YOUR OBJECTIVE: The exact lines from the start of the material below through the line holding "green brick F4" are the answer; return those, pictures excluded.

DATA FOR THIS TASK:
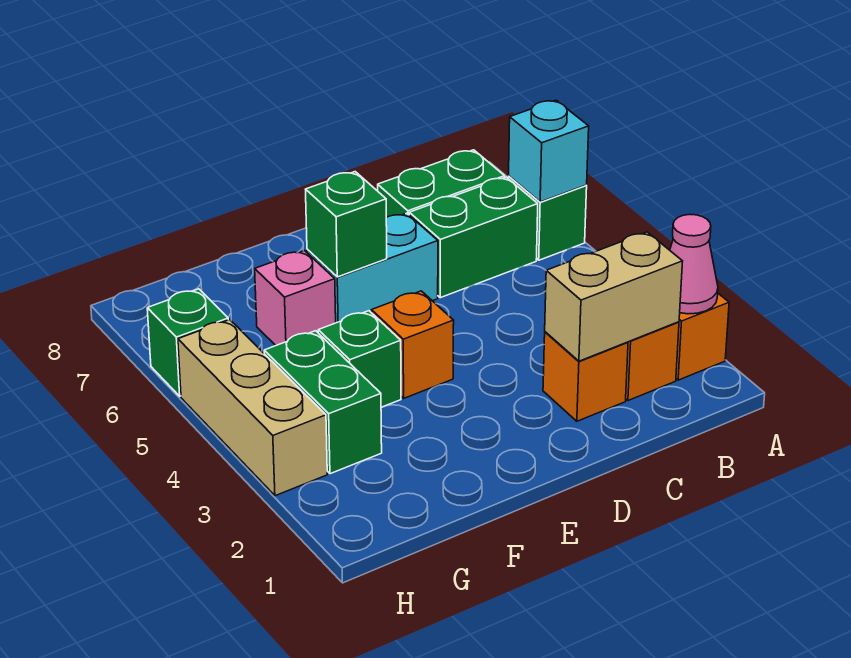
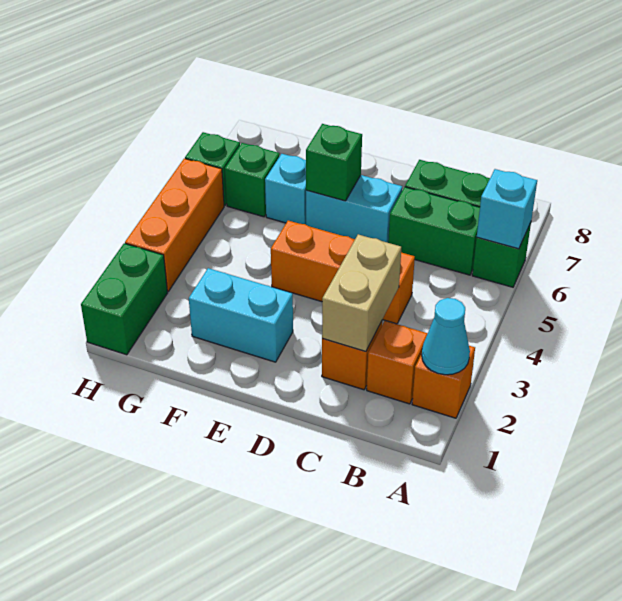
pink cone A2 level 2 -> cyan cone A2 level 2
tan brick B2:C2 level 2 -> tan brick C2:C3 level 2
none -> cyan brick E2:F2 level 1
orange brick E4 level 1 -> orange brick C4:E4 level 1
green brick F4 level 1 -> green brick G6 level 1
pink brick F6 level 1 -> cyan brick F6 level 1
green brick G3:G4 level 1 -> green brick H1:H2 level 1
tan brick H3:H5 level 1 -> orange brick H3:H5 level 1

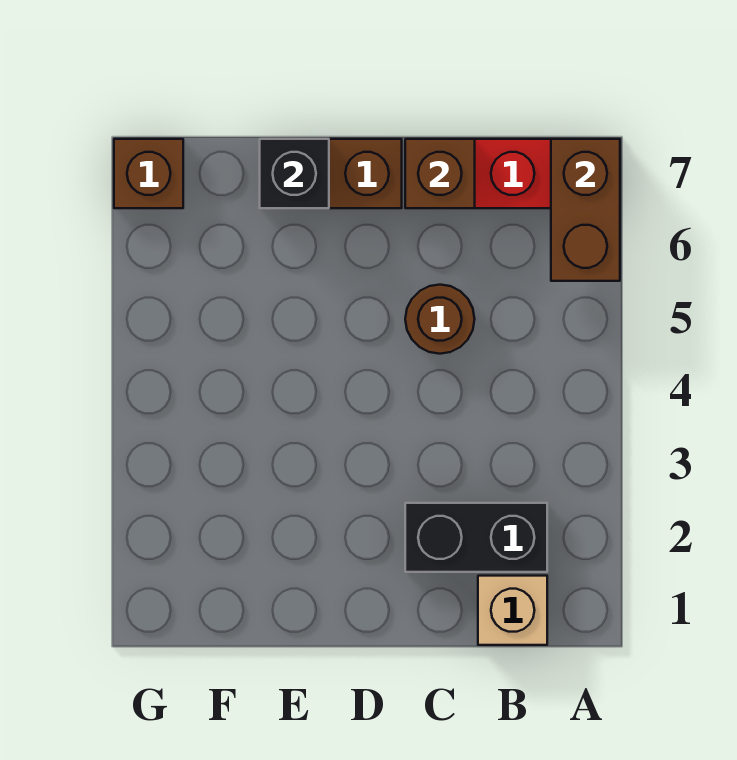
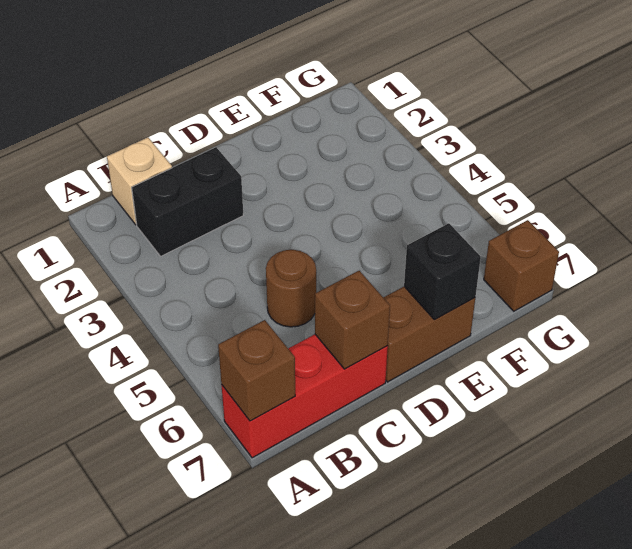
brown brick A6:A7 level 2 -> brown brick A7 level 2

FINISHED EXERCISE:
pink cone A2 level 2 -> cyan cone A2 level 2
tan brick B2:C2 level 2 -> tan brick C2:C3 level 2
none -> cyan brick E2:F2 level 1
orange brick E4 level 1 -> orange brick C4:E4 level 1
green brick F4 level 1 -> green brick G6 level 1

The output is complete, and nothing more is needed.